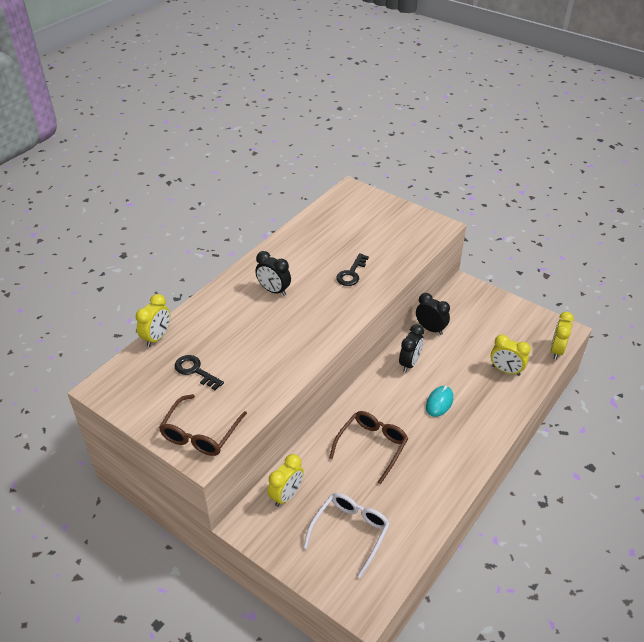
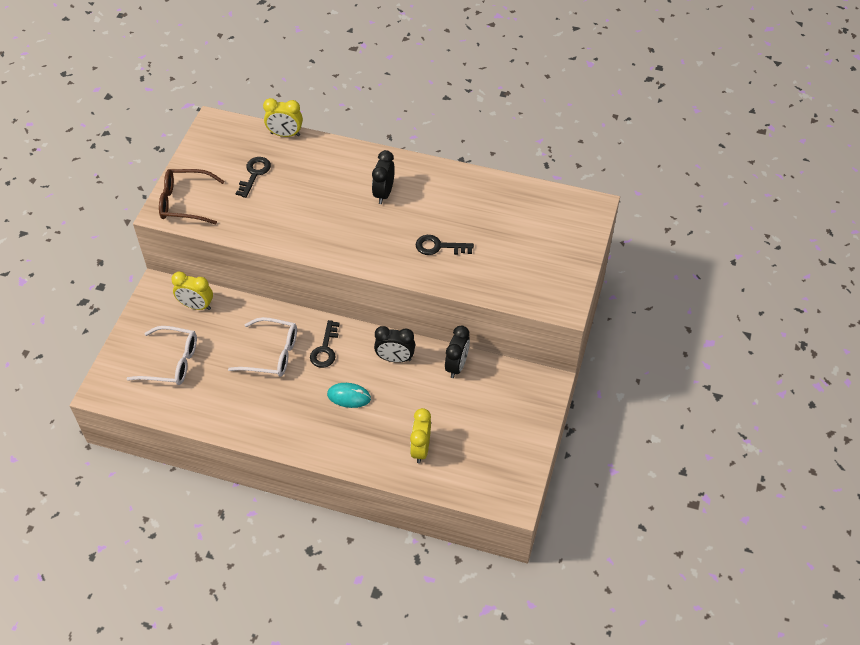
camera: 70 degrees right, 10 degrees up
(372, 446) = (271, 354): brown glasses -> white glasses
(381, 406) = (325, 349): none -> black key
(556, 350) = (475, 495): yellow clock -> none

※

Task statement — Once the images are set aside, retype all of the material above exactly.

Answer section —
camera: 70 degrees right, 10 degrees up
(372, 446) = (271, 354): brown glasses -> white glasses
(381, 406) = (325, 349): none -> black key
(556, 350) = (475, 495): yellow clock -> none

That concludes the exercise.